Everything from the line that contains "POT3: 5k -> 100k" to the end of the records below, both lines included, should be transcribed exactly and returned alone.
•••••
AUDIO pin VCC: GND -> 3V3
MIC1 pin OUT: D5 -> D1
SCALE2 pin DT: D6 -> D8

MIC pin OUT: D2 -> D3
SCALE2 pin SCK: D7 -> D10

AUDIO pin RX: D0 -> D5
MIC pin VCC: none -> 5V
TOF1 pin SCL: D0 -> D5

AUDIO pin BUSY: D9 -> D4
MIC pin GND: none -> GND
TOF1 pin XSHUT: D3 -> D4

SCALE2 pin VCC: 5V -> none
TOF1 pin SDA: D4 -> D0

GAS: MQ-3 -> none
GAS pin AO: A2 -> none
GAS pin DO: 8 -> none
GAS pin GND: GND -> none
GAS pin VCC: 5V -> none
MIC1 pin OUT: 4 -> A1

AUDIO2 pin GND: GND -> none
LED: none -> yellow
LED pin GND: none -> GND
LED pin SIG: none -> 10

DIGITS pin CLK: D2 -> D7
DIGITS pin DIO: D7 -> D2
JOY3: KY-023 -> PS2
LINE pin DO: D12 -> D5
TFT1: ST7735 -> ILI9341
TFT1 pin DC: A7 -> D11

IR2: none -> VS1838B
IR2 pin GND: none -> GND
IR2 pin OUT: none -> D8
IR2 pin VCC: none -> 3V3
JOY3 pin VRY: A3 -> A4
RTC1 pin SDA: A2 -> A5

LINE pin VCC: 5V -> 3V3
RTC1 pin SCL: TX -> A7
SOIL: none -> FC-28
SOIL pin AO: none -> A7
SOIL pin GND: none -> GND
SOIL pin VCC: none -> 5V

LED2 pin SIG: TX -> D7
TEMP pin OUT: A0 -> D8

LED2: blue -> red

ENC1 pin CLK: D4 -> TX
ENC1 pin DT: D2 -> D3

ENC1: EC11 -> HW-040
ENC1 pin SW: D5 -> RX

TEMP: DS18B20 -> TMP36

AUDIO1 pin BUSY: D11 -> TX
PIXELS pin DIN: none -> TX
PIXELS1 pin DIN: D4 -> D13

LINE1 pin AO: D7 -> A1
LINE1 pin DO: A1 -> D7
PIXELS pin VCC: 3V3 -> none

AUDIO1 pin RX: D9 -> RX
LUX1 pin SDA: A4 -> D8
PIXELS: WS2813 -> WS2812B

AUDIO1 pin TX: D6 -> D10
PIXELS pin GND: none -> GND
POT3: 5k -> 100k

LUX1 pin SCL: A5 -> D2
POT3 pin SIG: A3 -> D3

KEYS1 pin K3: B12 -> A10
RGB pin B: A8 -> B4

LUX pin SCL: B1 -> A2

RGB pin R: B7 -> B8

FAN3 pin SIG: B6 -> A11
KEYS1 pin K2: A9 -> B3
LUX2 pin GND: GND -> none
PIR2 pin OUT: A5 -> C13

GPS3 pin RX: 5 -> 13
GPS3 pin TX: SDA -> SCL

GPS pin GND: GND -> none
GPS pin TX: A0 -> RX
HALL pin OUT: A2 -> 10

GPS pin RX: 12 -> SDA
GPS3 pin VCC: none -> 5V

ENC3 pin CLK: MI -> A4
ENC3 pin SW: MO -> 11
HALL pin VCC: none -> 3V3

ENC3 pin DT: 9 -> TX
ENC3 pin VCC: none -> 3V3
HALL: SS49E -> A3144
•••••
[Answer to the problem]:
POT3: 5k -> 100k

LUX1 pin SCL: A5 -> D2
POT3 pin SIG: A3 -> D3

KEYS1 pin K3: B12 -> A10
RGB pin B: A8 -> B4

LUX pin SCL: B1 -> A2

RGB pin R: B7 -> B8

FAN3 pin SIG: B6 -> A11
KEYS1 pin K2: A9 -> B3
LUX2 pin GND: GND -> none
PIR2 pin OUT: A5 -> C13

GPS3 pin RX: 5 -> 13
GPS3 pin TX: SDA -> SCL

GPS pin GND: GND -> none
GPS pin TX: A0 -> RX
HALL pin OUT: A2 -> 10

GPS pin RX: 12 -> SDA
GPS3 pin VCC: none -> 5V

ENC3 pin CLK: MI -> A4
ENC3 pin SW: MO -> 11
HALL pin VCC: none -> 3V3

ENC3 pin DT: 9 -> TX
ENC3 pin VCC: none -> 3V3
HALL: SS49E -> A3144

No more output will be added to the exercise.